Please print the full listing below exactly, but not the pictures in it.

(Beginning of RAW DATA)

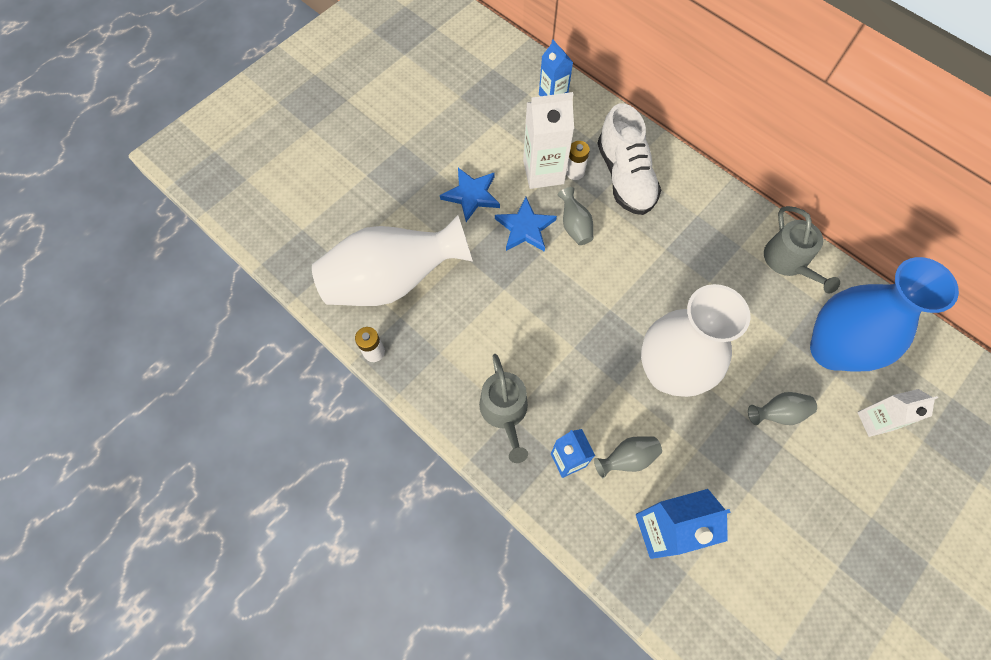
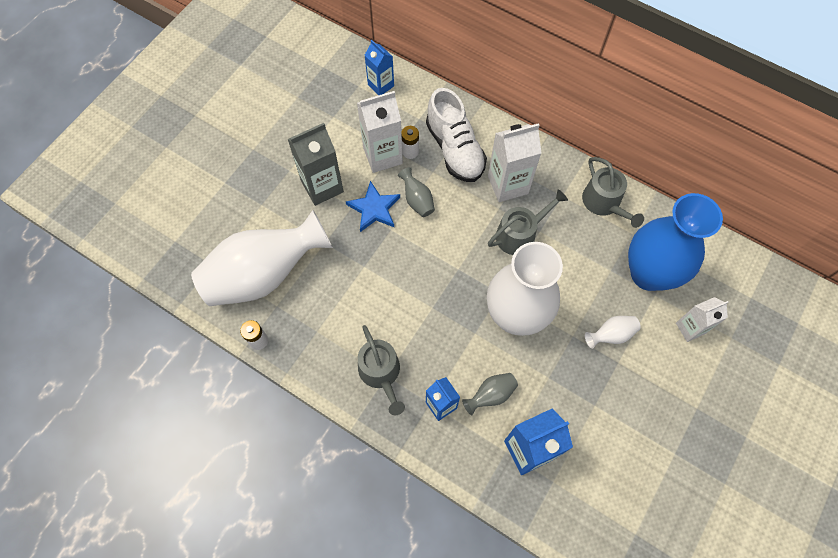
camera: 10 degrees left, 0 degrees up
(471, 195) = (322, 186): blue star -> grey carton
(679, 224) = (508, 184): none -> white carton
(686, 281) = (520, 234): none -> grey watering can
(778, 413) = (611, 335): grey vase -> white vase

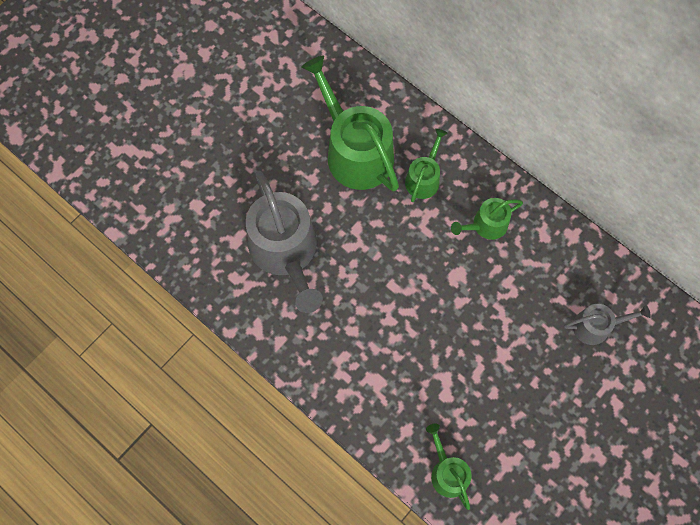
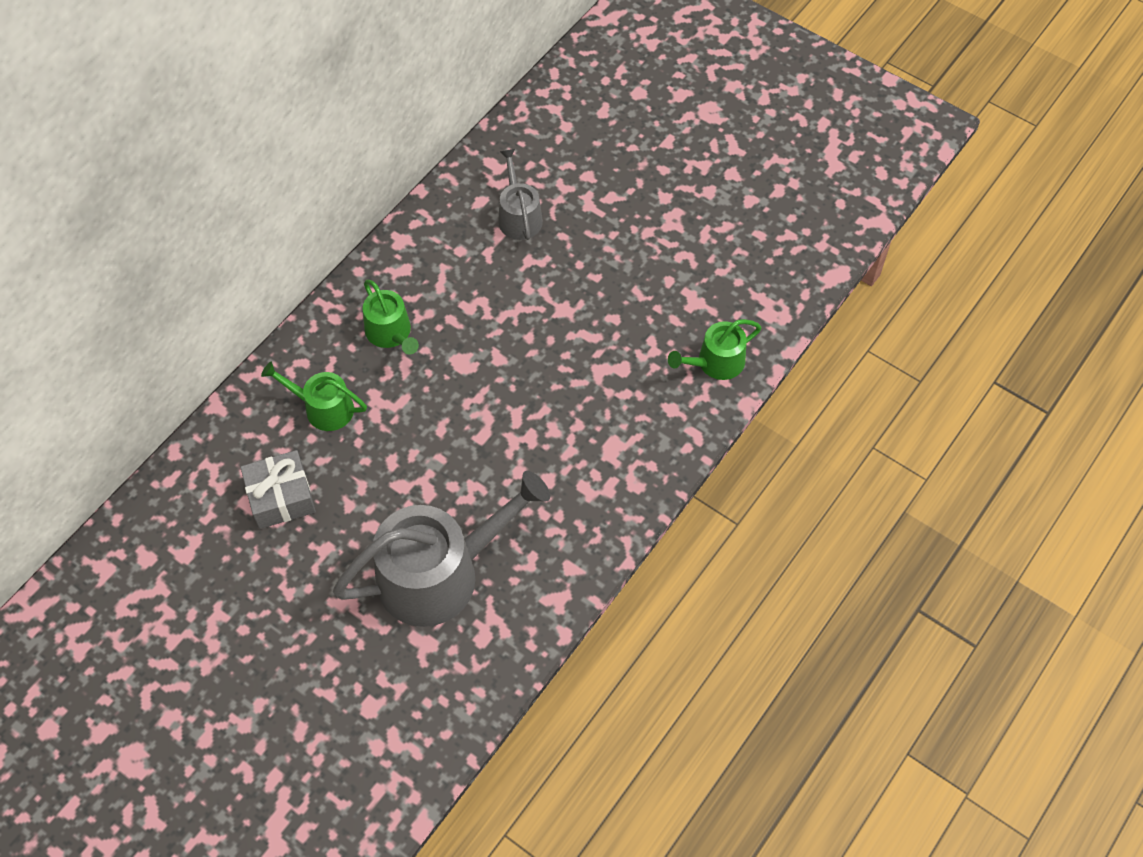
camera: 95 degrees left, 10 degrees down
(355, 151) = (281, 497): green watering can -> grey gift

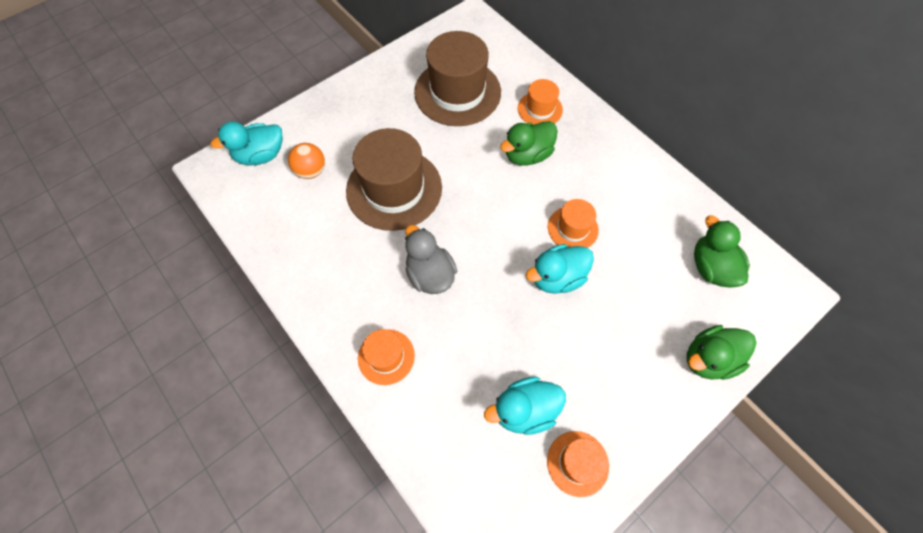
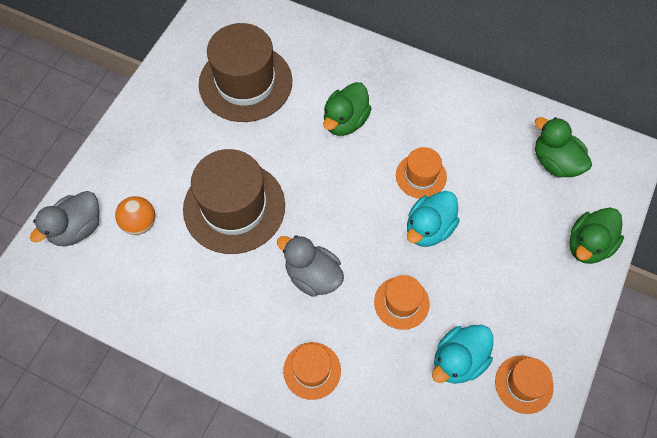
camera: 25 degrees left, 0 degrees up
(261, 155) = (77, 228): turquoise duck -> grey duck
(540, 109) = (334, 70): orange hat -> orange hat (401, 303)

(End of RAW DATA)

> _TASK RESPONSE_
camera: 10 degrees left, 0 degrees up
(471, 195) = (322, 186): blue star -> grey carton
(679, 224) = (508, 184): none -> white carton
(686, 281) = (520, 234): none -> grey watering can
(778, 413) = (611, 335): grey vase -> white vase

camera: 95 degrees left, 10 degrees down
(355, 151) = (281, 497): green watering can -> grey gift

camera: 25 degrees left, 0 degrees up
(261, 155) = (77, 228): turquoise duck -> grey duck
(540, 109) = (334, 70): orange hat -> orange hat (401, 303)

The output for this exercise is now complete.